**PROBLEM TO SOLVE:**
Rewrite the material starting at the line containing "Question: Which object appears" and ending at the line containing "Question: Considering the", changing every "cabinetry" to "cupboard" and keeping everything else the same. Return only those lines, and leave out the picture lines.

[Excerpts of spatial question data]
------
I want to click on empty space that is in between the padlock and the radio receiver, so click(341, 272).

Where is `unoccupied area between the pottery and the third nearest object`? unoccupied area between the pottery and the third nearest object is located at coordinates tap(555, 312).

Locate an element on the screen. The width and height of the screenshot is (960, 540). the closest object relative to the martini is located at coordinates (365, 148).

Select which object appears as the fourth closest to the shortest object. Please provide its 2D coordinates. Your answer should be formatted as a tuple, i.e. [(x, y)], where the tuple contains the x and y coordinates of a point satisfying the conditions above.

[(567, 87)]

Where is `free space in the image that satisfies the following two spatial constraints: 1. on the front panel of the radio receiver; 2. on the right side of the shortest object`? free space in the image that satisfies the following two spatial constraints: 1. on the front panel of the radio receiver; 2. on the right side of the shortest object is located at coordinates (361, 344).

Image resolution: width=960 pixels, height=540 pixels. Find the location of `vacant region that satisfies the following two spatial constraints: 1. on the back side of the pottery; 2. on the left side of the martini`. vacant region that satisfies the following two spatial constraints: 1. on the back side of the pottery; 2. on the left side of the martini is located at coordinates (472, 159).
------
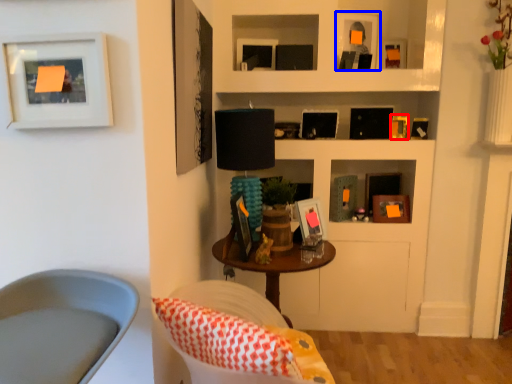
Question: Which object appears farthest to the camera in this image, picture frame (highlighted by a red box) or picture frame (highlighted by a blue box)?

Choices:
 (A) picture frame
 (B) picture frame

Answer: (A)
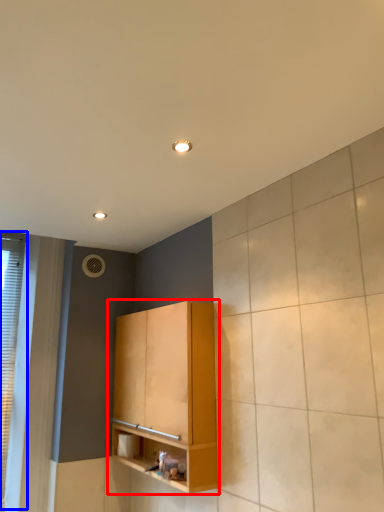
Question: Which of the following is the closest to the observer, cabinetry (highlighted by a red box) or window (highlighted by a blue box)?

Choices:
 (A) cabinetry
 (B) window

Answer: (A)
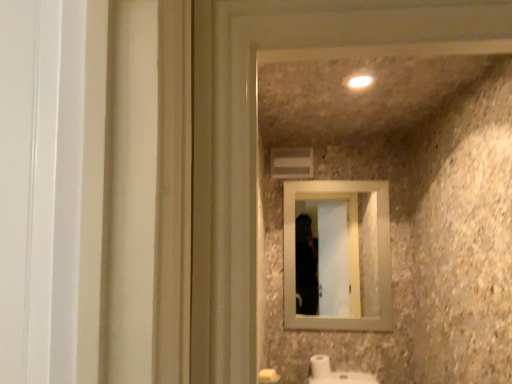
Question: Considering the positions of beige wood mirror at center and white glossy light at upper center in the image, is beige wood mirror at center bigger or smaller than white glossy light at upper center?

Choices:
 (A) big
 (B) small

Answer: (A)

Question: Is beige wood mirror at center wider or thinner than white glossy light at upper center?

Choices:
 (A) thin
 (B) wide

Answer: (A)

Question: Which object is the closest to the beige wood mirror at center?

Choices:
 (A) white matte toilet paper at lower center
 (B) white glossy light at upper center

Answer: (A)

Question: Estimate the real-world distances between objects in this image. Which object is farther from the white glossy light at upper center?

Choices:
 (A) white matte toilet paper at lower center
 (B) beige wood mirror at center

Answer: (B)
------
**RIGHT ANSWER:**
Question: Which object appears farthest to the camera in this image, picture frame (highlighted by a red box) or picture frame (highlighted by a blue box)?

Choices:
 (A) picture frame
 (B) picture frame

Answer: (A)
Question: Which of the following is the closest to the observer, cupboard (highlighted by a red box) or window (highlighted by a blue box)?

Choices:
 (A) cupboard
 (B) window

Answer: (A)
Question: Considering the positions of beige wood mirror at center and white glossy light at upper center in the image, is beige wood mirror at center bigger or smaller than white glossy light at upper center?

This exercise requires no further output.